All of the data that follows is to be printed exactly, without pictures.

- Opening Delimiter -

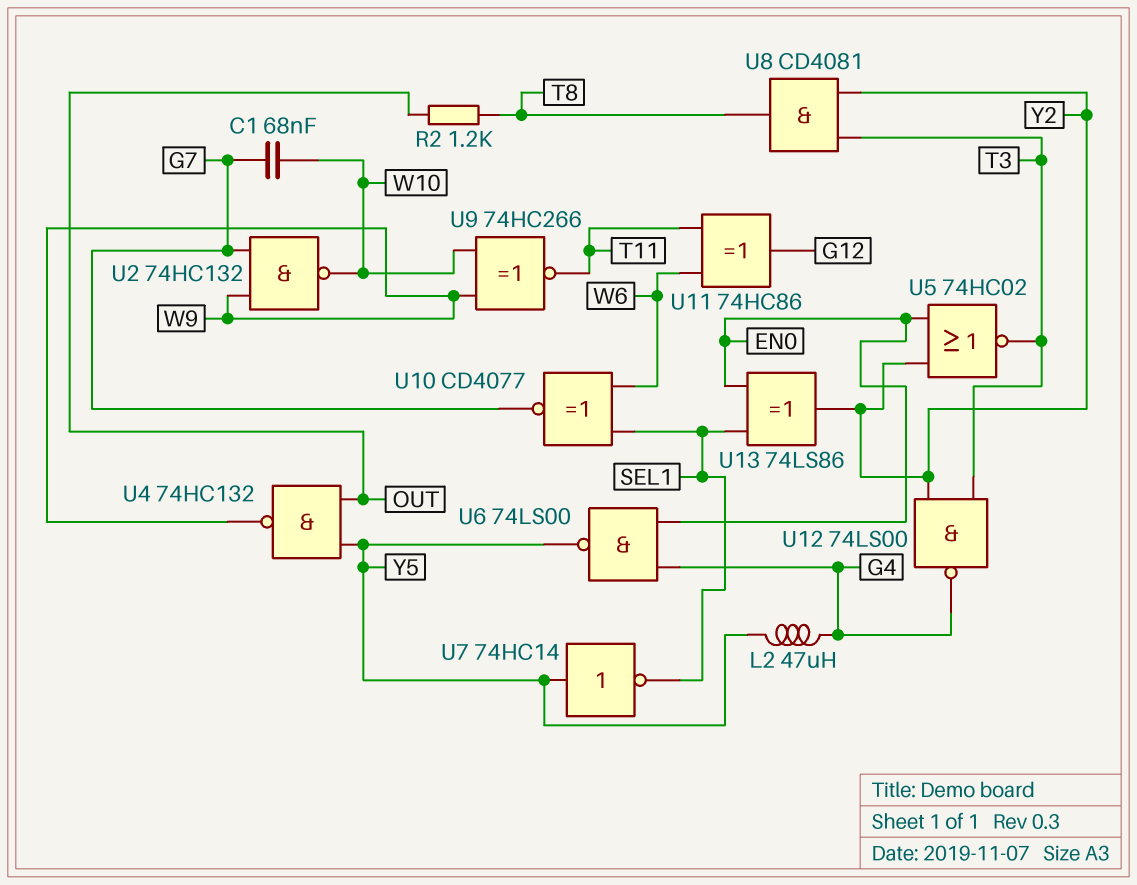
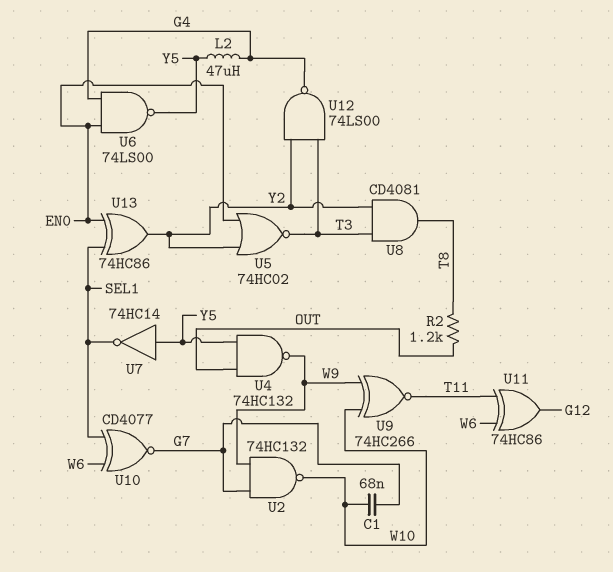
U13: XOR 74LS86 (in EN0, in SEL1, out Y2) -> XOR 74HC86 (in EN0, in SEL1, out Y2)

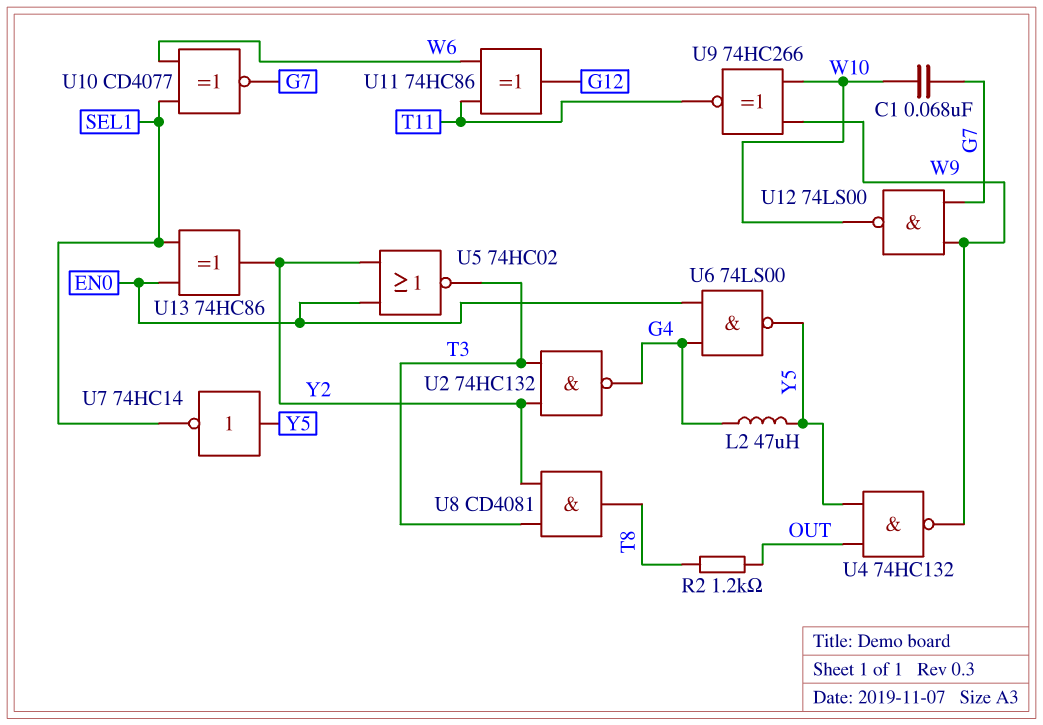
U2: NAND 74HC132 (in G7, in W9, out W10) -> NAND 74HC132 (in T3, in Y2, out G4)
U12: NAND 74LS00 (in T3, in Y2, out G4) -> NAND 74LS00 (in G7, in W9, out W10)

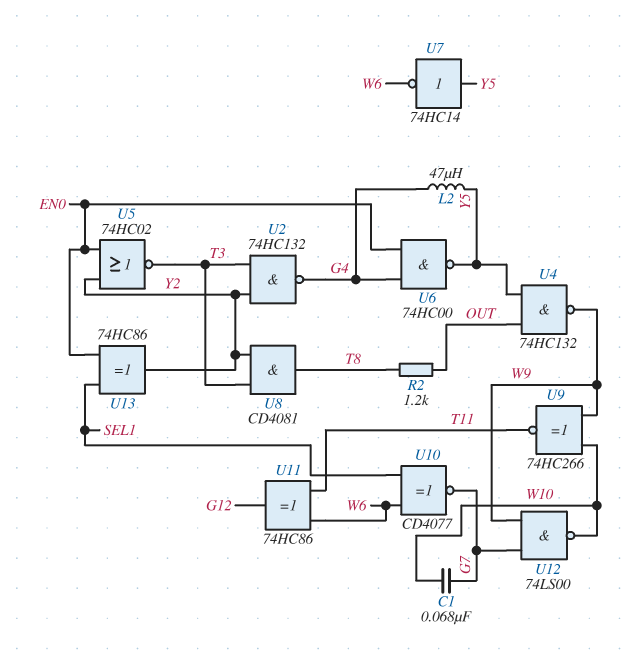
U6: NAND 74LS00 (in EN0, in G4, out Y5) -> NAND 74HC00 (in EN0, in G4, out Y5)
U7: NOT 74HC14 (in Y5, out SEL1) -> NOT 74HC14 (in Y5, out W6)

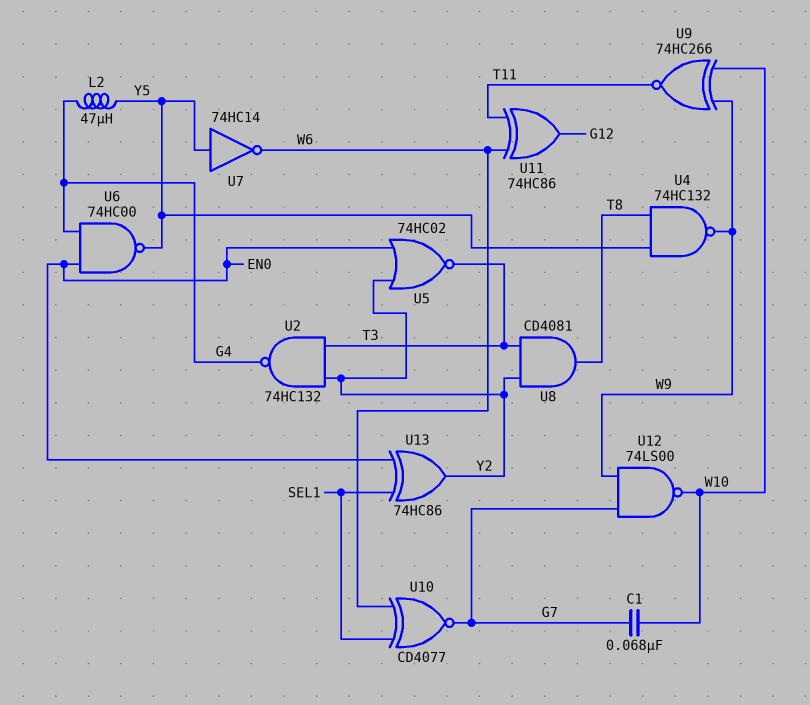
R2: 1.2k (OUT, T8) -> none
U4: NAND 74HC132 (in OUT, in Y5, out W9) -> NAND 74HC132 (in T8, in Y5, out W9)

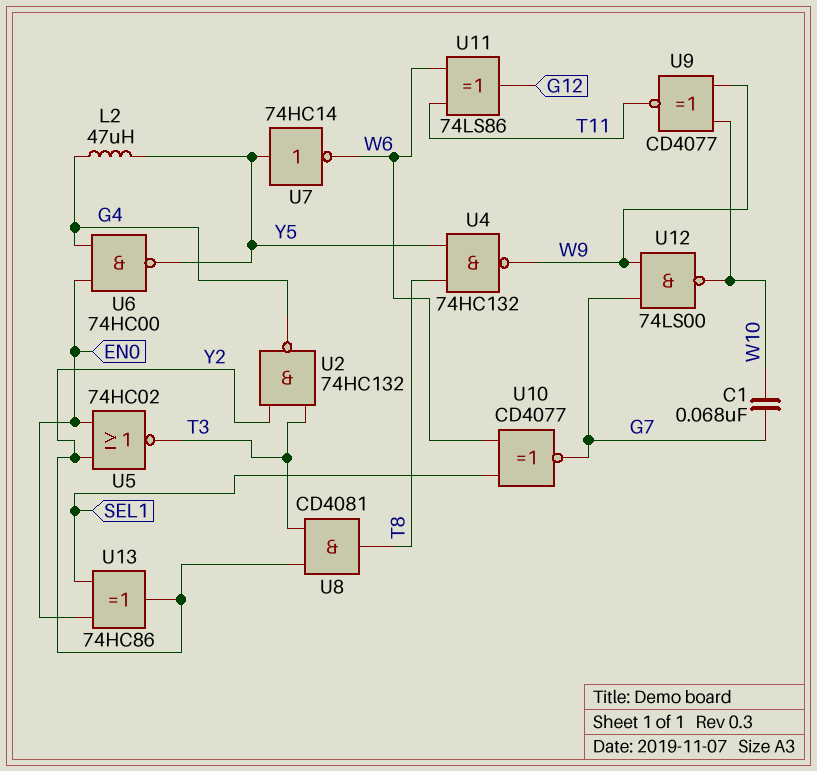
U9: XNOR 74HC266 (in W9, in W10, out T11) -> XNOR CD4077 (in W9, in W10, out T11)
U11: XOR 74HC86 (in T11, in W6, out G12) -> XOR 74LS86 (in T11, in W6, out G12)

- Closing Delimiter -

● RESPONSE AREA
U13: XOR 74LS86 (in EN0, in SEL1, out Y2) -> XOR 74HC86 (in EN0, in SEL1, out Y2)

U2: NAND 74HC132 (in G7, in W9, out W10) -> NAND 74HC132 (in T3, in Y2, out G4)
U12: NAND 74LS00 (in T3, in Y2, out G4) -> NAND 74LS00 (in G7, in W9, out W10)

U6: NAND 74LS00 (in EN0, in G4, out Y5) -> NAND 74HC00 (in EN0, in G4, out Y5)
U7: NOT 74HC14 (in Y5, out SEL1) -> NOT 74HC14 (in Y5, out W6)

R2: 1.2k (OUT, T8) -> none
U4: NAND 74HC132 (in OUT, in Y5, out W9) -> NAND 74HC132 (in T8, in Y5, out W9)

U9: XNOR 74HC266 (in W9, in W10, out T11) -> XNOR CD4077 (in W9, in W10, out T11)
U11: XOR 74HC86 (in T11, in W6, out G12) -> XOR 74LS86 (in T11, in W6, out G12)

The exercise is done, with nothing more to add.